What you need to do :: Word for word, please restate the line containing "Someone took away" and all the lines that follow it to the end of the data.

START Data under study

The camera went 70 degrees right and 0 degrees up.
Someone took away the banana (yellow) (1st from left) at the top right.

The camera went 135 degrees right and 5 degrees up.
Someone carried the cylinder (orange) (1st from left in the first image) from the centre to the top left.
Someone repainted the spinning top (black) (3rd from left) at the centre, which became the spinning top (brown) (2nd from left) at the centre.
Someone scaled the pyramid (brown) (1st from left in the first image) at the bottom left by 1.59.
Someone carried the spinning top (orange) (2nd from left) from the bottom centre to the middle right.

END Data under study

Result for this exercise ::
Someone took away the banana (yellow) (1st from left) at the top right.

The camera went 135 degrees right and 5 degrees up.
Someone carried the cylinder (orange) (1st from left in the first image) from the centre to the top left.
Someone repainted the spinning top (black) (3rd from left) at the centre, which became the spinning top (brown) (2nd from left) at the centre.
Someone scaled the pyramid (brown) (1st from left in the first image) at the bottom left by 1.59.
Someone carried the spinning top (orange) (2nd from left) from the bottom centre to the middle right.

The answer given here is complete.